Detected change data:
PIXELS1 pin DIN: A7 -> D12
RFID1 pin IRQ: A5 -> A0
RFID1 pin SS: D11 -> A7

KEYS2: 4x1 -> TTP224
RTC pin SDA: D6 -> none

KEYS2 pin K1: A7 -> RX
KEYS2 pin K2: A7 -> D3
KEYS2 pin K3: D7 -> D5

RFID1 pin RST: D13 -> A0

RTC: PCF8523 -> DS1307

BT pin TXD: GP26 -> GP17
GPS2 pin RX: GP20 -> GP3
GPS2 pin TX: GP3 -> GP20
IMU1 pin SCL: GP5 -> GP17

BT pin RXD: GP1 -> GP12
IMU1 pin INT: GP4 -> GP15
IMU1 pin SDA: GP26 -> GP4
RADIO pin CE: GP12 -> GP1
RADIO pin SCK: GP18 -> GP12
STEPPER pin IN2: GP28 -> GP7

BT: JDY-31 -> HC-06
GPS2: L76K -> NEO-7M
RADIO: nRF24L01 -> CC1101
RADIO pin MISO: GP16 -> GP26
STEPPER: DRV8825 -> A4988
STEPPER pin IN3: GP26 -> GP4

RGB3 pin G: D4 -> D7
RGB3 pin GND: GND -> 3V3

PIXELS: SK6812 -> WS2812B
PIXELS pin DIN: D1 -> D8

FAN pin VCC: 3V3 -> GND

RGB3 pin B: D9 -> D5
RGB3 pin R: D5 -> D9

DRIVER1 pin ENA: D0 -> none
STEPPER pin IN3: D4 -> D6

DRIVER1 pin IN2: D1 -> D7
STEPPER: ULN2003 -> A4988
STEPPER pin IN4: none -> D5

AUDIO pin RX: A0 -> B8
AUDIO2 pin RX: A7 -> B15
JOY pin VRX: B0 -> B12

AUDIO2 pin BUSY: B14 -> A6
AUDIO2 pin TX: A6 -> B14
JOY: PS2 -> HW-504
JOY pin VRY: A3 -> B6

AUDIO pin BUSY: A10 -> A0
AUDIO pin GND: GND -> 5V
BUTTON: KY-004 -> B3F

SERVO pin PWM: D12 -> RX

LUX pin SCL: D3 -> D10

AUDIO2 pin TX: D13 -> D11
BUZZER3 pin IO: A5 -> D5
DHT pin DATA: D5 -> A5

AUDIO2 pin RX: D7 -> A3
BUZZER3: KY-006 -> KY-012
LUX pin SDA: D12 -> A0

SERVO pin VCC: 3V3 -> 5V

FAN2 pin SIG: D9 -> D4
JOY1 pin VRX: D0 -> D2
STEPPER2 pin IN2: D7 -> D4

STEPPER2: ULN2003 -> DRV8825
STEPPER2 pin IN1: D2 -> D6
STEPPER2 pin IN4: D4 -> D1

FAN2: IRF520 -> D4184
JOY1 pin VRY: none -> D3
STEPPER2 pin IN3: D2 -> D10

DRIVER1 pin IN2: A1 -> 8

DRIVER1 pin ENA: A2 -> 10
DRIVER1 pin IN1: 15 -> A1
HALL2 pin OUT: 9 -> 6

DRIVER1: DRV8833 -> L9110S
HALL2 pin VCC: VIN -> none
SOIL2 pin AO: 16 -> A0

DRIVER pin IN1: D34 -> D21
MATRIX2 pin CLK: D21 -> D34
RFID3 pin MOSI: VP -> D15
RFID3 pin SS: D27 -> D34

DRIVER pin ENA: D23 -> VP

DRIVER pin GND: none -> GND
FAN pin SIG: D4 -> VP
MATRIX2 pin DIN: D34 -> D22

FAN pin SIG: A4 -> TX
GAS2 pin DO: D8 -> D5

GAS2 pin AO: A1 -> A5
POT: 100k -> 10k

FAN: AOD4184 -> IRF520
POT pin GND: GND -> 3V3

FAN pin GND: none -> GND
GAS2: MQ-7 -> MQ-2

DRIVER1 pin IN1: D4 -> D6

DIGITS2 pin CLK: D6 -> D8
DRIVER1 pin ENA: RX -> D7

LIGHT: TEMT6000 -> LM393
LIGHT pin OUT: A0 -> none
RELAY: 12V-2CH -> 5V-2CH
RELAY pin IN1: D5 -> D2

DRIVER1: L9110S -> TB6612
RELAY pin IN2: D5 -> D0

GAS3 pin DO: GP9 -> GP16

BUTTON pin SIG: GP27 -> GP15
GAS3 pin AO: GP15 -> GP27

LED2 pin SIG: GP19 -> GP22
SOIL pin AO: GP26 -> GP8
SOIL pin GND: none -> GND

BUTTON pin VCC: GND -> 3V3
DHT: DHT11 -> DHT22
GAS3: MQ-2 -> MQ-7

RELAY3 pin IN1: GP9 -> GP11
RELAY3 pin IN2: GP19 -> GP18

[Work item] Please reproduce exactly the lines from the first one of the records above through the line containing "DRIVER1: DRV8833 -> L9110S", both included, and nothing else.

[Completed task]
PIXELS1 pin DIN: A7 -> D12
RFID1 pin IRQ: A5 -> A0
RFID1 pin SS: D11 -> A7

KEYS2: 4x1 -> TTP224
RTC pin SDA: D6 -> none

KEYS2 pin K1: A7 -> RX
KEYS2 pin K2: A7 -> D3
KEYS2 pin K3: D7 -> D5

RFID1 pin RST: D13 -> A0

RTC: PCF8523 -> DS1307

BT pin TXD: GP26 -> GP17
GPS2 pin RX: GP20 -> GP3
GPS2 pin TX: GP3 -> GP20
IMU1 pin SCL: GP5 -> GP17

BT pin RXD: GP1 -> GP12
IMU1 pin INT: GP4 -> GP15
IMU1 pin SDA: GP26 -> GP4
RADIO pin CE: GP12 -> GP1
RADIO pin SCK: GP18 -> GP12
STEPPER pin IN2: GP28 -> GP7

BT: JDY-31 -> HC-06
GPS2: L76K -> NEO-7M
RADIO: nRF24L01 -> CC1101
RADIO pin MISO: GP16 -> GP26
STEPPER: DRV8825 -> A4988
STEPPER pin IN3: GP26 -> GP4

RGB3 pin G: D4 -> D7
RGB3 pin GND: GND -> 3V3

PIXELS: SK6812 -> WS2812B
PIXELS pin DIN: D1 -> D8

FAN pin VCC: 3V3 -> GND

RGB3 pin B: D9 -> D5
RGB3 pin R: D5 -> D9

DRIVER1 pin ENA: D0 -> none
STEPPER pin IN3: D4 -> D6

DRIVER1 pin IN2: D1 -> D7
STEPPER: ULN2003 -> A4988
STEPPER pin IN4: none -> D5

AUDIO pin RX: A0 -> B8
AUDIO2 pin RX: A7 -> B15
JOY pin VRX: B0 -> B12

AUDIO2 pin BUSY: B14 -> A6
AUDIO2 pin TX: A6 -> B14
JOY: PS2 -> HW-504
JOY pin VRY: A3 -> B6

AUDIO pin BUSY: A10 -> A0
AUDIO pin GND: GND -> 5V
BUTTON: KY-004 -> B3F

SERVO pin PWM: D12 -> RX

LUX pin SCL: D3 -> D10

AUDIO2 pin TX: D13 -> D11
BUZZER3 pin IO: A5 -> D5
DHT pin DATA: D5 -> A5

AUDIO2 pin RX: D7 -> A3
BUZZER3: KY-006 -> KY-012
LUX pin SDA: D12 -> A0

SERVO pin VCC: 3V3 -> 5V

FAN2 pin SIG: D9 -> D4
JOY1 pin VRX: D0 -> D2
STEPPER2 pin IN2: D7 -> D4

STEPPER2: ULN2003 -> DRV8825
STEPPER2 pin IN1: D2 -> D6
STEPPER2 pin IN4: D4 -> D1

FAN2: IRF520 -> D4184
JOY1 pin VRY: none -> D3
STEPPER2 pin IN3: D2 -> D10

DRIVER1 pin IN2: A1 -> 8

DRIVER1 pin ENA: A2 -> 10
DRIVER1 pin IN1: 15 -> A1
HALL2 pin OUT: 9 -> 6

DRIVER1: DRV8833 -> L9110S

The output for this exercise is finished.